━━━━━ EXERCISE MATERIAL ━━━━━

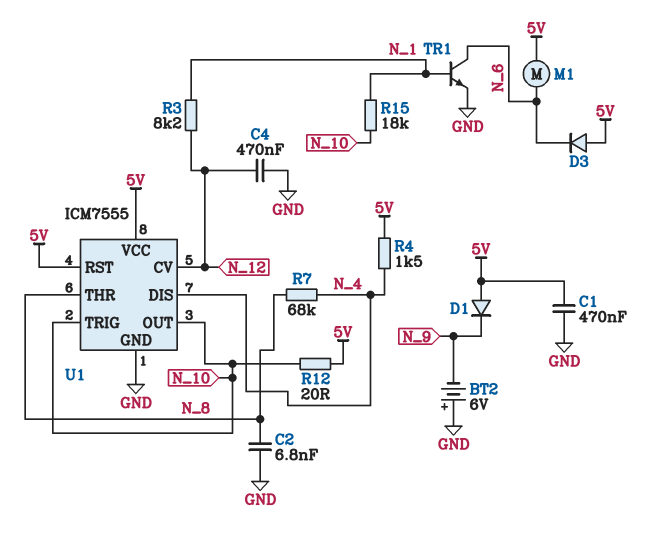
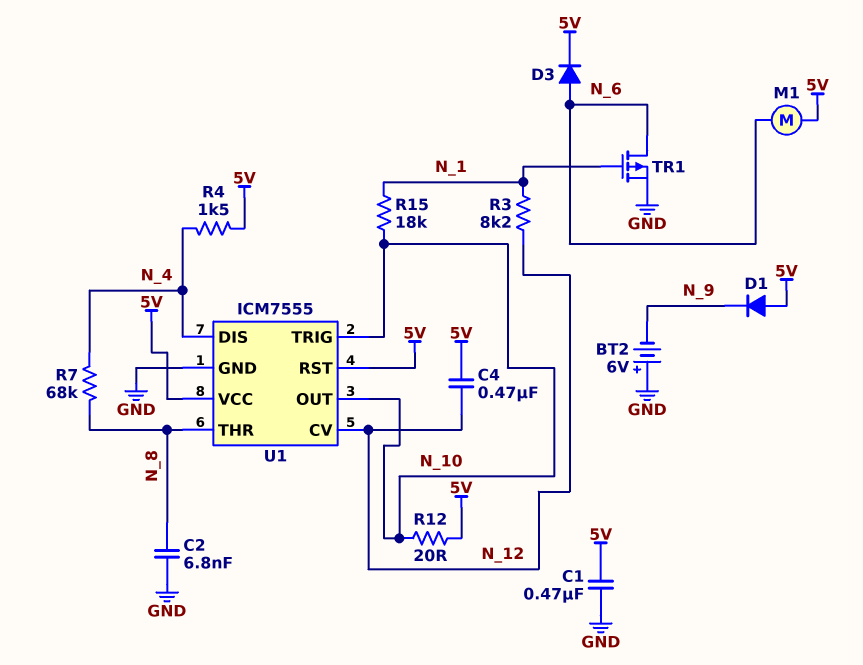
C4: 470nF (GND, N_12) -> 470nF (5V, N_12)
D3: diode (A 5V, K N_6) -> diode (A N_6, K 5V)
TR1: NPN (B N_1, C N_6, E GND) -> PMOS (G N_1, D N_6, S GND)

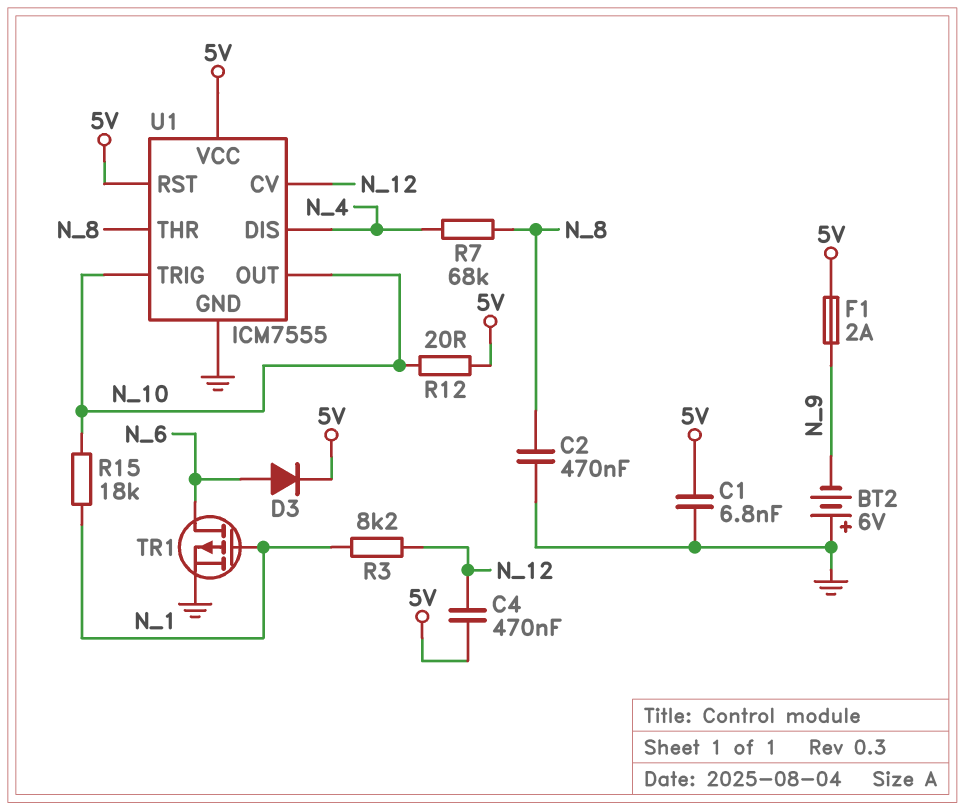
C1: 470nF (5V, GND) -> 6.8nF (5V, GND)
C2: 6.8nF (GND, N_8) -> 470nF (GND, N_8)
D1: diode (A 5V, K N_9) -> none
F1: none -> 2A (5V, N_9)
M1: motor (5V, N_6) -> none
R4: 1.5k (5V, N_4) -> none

━━━━━
━━━━━ EXERCISE MATERIAL ━━━━━

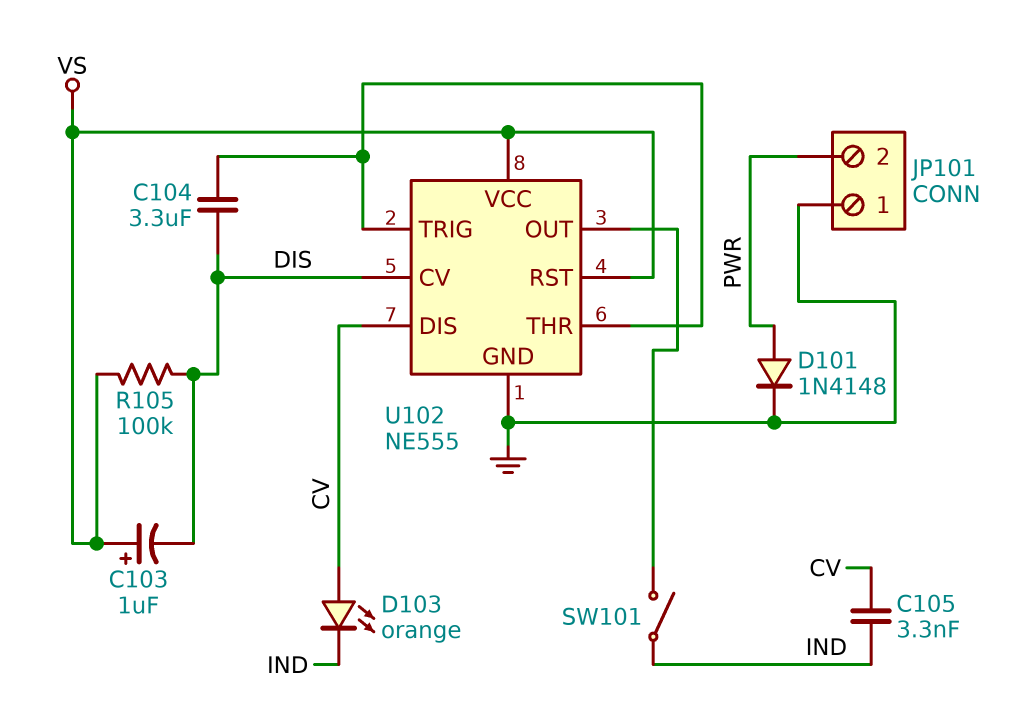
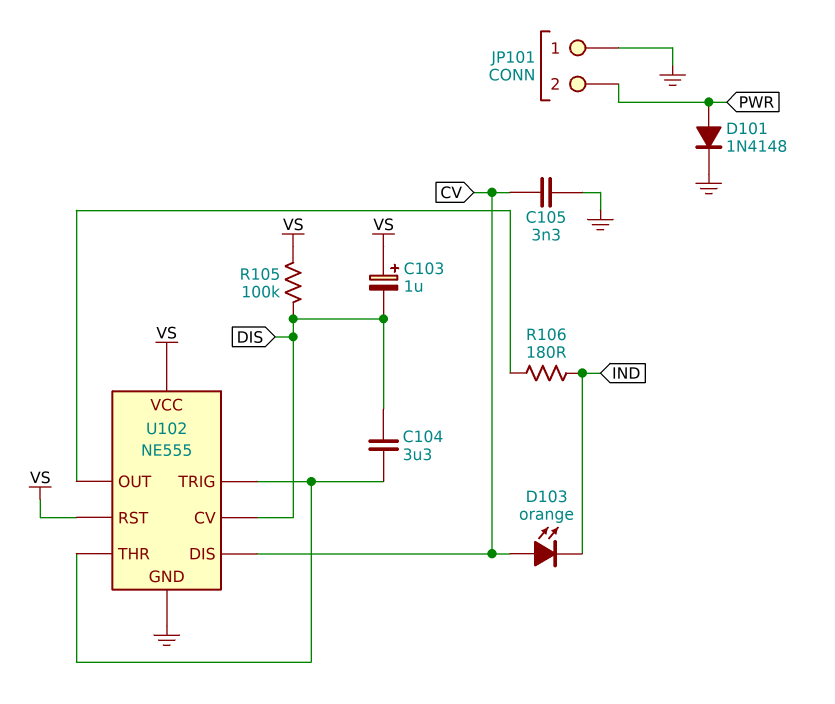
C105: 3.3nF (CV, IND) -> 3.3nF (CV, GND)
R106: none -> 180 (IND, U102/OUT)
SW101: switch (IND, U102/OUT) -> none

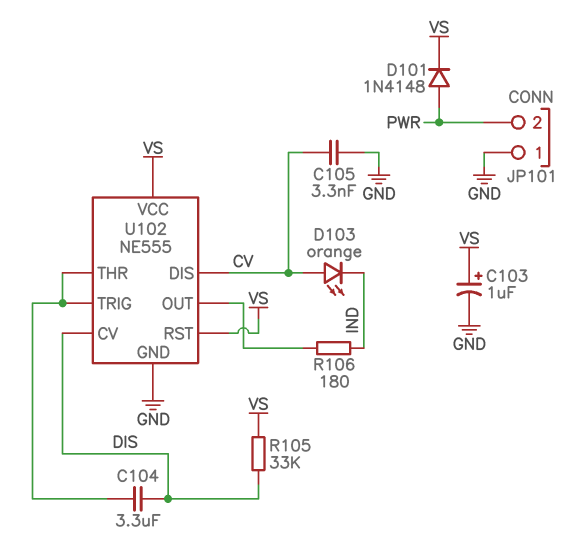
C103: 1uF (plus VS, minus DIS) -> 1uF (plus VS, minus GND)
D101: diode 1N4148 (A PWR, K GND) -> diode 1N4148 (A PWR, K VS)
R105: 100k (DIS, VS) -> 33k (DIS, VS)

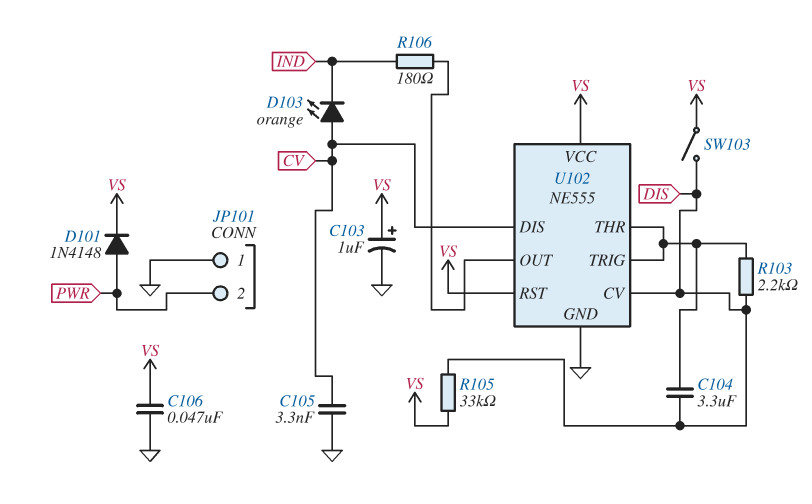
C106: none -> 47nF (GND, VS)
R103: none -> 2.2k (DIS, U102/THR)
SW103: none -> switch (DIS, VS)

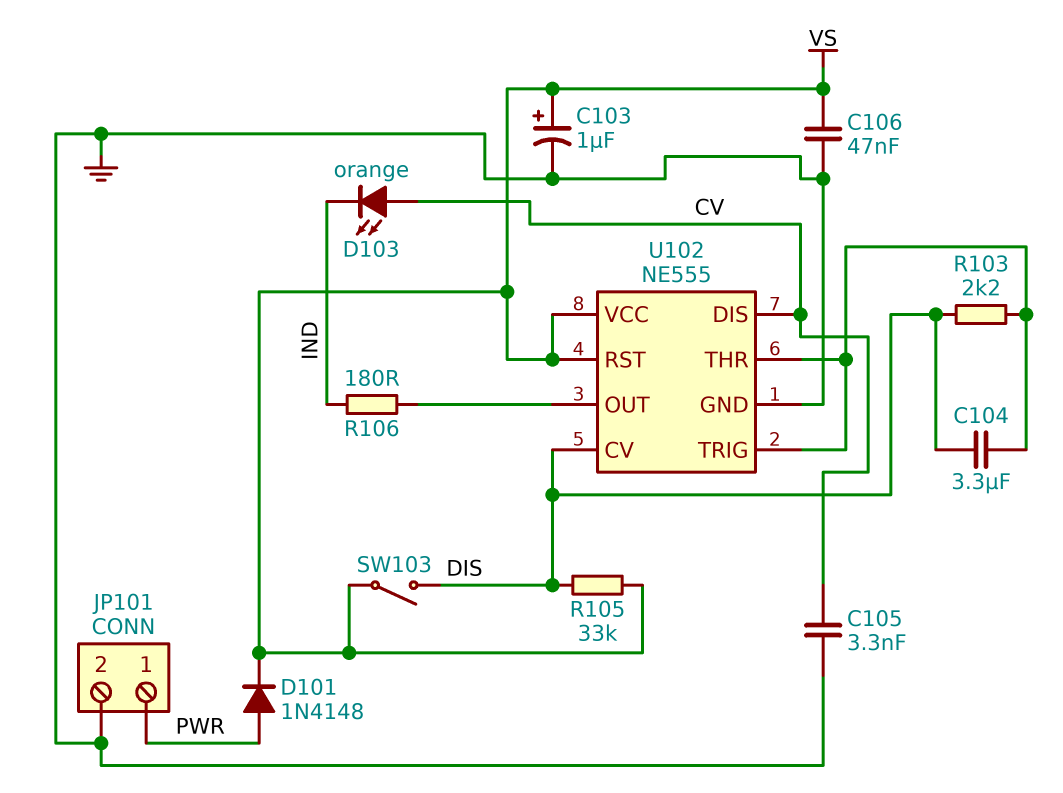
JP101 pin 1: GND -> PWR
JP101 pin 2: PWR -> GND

━━━━━

WHAT THIS TASK INVOLVES - Print exactly the lines above that run from the one with "R103: none -> 2.2k (DIS, U102/THR)" down to the one with "JP101 pin 2: PWR -> GND", and omit the pictures.

YOUR SOLUTION -
R103: none -> 2.2k (DIS, U102/THR)
SW103: none -> switch (DIS, VS)

JP101 pin 1: GND -> PWR
JP101 pin 2: PWR -> GND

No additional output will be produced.